Task to carry out -
Return the lines below that carry the word "blue".

Scene edit records:
== Segment start ==

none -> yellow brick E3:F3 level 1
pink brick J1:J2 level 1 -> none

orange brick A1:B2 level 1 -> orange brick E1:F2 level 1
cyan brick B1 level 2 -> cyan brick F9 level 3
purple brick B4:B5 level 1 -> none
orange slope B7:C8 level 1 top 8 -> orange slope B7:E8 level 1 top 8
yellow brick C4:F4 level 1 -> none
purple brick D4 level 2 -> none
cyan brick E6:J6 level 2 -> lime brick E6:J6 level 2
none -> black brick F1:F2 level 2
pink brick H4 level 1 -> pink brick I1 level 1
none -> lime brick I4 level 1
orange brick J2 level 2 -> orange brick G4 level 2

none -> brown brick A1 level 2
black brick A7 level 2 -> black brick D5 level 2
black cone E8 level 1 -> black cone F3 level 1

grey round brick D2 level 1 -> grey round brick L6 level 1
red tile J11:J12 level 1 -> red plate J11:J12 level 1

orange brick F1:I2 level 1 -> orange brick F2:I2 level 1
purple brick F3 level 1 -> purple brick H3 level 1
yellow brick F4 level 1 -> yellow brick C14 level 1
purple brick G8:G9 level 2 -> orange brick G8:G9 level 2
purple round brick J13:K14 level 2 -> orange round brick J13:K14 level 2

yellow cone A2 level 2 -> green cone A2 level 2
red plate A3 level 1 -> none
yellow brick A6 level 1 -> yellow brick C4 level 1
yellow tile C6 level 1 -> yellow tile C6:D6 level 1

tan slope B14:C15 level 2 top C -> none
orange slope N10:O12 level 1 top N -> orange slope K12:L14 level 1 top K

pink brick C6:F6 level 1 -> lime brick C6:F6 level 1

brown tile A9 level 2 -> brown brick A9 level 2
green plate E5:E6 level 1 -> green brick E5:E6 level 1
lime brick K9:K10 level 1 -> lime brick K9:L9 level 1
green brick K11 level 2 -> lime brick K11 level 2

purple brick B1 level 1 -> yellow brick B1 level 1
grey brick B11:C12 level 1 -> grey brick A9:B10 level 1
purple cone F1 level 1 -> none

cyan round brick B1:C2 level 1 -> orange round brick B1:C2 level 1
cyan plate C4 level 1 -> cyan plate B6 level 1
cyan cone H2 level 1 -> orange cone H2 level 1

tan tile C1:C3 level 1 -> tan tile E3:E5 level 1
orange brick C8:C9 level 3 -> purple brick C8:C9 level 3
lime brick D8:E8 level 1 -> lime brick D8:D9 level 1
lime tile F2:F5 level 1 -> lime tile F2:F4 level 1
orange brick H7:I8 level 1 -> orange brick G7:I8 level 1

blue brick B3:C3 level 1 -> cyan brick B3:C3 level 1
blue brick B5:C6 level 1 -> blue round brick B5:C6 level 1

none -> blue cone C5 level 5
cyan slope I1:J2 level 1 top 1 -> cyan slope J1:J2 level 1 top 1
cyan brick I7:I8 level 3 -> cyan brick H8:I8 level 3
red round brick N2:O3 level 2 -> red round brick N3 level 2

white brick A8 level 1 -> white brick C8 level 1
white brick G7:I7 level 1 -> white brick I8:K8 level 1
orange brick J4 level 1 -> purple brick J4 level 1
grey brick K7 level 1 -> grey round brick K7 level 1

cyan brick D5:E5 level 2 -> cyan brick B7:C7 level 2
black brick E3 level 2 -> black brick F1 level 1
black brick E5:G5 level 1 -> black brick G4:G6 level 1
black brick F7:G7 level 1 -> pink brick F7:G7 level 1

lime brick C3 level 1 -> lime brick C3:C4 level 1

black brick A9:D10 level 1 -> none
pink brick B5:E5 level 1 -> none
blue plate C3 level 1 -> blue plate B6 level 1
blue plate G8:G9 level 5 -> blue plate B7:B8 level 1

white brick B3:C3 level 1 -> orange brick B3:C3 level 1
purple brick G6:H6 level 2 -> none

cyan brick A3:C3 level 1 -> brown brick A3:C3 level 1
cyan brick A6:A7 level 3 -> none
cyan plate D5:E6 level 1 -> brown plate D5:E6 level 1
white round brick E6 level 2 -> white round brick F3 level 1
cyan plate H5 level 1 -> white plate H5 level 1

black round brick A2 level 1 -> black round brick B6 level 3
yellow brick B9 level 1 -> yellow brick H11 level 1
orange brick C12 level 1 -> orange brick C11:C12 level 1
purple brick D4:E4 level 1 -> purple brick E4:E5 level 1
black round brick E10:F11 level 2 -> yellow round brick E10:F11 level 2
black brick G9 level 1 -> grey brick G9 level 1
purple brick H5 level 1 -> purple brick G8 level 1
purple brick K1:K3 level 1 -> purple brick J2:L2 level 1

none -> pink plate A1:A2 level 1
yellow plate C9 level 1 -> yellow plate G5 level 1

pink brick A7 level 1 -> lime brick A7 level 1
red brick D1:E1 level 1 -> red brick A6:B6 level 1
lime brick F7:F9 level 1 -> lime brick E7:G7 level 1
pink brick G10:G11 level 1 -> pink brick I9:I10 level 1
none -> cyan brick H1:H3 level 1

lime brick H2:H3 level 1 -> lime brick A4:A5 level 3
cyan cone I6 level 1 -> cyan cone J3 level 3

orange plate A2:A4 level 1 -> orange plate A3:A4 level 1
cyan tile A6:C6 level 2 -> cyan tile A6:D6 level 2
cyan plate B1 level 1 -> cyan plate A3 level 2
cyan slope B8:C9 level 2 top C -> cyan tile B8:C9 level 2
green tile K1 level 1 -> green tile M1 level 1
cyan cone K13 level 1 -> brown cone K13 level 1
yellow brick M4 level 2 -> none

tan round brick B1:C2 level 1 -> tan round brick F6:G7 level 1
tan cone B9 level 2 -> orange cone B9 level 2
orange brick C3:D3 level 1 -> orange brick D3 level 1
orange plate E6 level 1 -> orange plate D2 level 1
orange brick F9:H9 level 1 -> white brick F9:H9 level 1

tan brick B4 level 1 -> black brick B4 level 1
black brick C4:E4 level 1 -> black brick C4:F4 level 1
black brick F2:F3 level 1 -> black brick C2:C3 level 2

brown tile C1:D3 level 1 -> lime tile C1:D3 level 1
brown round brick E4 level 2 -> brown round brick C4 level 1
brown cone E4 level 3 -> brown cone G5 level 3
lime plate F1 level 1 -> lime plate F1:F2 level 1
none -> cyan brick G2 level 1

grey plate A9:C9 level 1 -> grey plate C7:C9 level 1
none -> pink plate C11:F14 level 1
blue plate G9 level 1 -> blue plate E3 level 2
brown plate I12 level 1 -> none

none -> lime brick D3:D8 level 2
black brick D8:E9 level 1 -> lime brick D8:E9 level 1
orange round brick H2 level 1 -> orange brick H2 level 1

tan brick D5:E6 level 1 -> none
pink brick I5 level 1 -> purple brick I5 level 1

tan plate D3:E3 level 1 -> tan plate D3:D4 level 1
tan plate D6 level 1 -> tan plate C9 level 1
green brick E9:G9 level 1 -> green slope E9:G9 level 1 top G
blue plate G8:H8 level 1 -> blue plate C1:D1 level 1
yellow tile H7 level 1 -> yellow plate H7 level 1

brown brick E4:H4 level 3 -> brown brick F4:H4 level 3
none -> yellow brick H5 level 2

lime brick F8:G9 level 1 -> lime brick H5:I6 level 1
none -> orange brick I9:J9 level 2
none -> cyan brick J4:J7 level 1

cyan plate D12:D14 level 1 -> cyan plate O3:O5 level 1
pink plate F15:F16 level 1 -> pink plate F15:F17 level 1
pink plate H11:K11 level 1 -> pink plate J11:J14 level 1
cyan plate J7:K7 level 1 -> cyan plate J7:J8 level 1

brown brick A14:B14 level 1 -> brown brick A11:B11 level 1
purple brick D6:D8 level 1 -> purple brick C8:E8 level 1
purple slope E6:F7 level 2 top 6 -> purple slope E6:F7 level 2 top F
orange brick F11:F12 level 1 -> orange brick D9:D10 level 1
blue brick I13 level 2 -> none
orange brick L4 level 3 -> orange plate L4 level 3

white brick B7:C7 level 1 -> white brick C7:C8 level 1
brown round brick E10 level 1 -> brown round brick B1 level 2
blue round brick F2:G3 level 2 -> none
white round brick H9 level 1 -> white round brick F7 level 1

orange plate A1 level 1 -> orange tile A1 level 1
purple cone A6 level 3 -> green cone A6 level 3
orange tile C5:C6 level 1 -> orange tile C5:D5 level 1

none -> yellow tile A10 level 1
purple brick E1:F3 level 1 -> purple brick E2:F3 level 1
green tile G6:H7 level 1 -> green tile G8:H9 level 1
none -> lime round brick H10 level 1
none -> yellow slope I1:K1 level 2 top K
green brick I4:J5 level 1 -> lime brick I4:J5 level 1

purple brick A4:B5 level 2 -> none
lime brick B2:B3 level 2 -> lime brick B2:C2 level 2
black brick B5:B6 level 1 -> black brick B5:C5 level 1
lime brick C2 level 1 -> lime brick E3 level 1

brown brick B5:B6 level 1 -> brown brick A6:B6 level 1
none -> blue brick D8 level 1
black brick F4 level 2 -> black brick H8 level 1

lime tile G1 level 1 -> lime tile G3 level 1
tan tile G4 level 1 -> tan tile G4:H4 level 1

== Segment end ==

Answer to the exercise -
blue brick B3:C3 level 1 -> cyan brick B3:C3 level 1
blue brick B5:C6 level 1 -> blue round brick B5:C6 level 1
none -> blue cone C5 level 5
blue plate C3 level 1 -> blue plate B6 level 1
blue plate G8:G9 level 5 -> blue plate B7:B8 level 1
blue plate G9 level 1 -> blue plate E3 level 2
blue plate G8:H8 level 1 -> blue plate C1:D1 level 1
blue brick I13 level 2 -> none
blue round brick F2:G3 level 2 -> none
none -> blue brick D8 level 1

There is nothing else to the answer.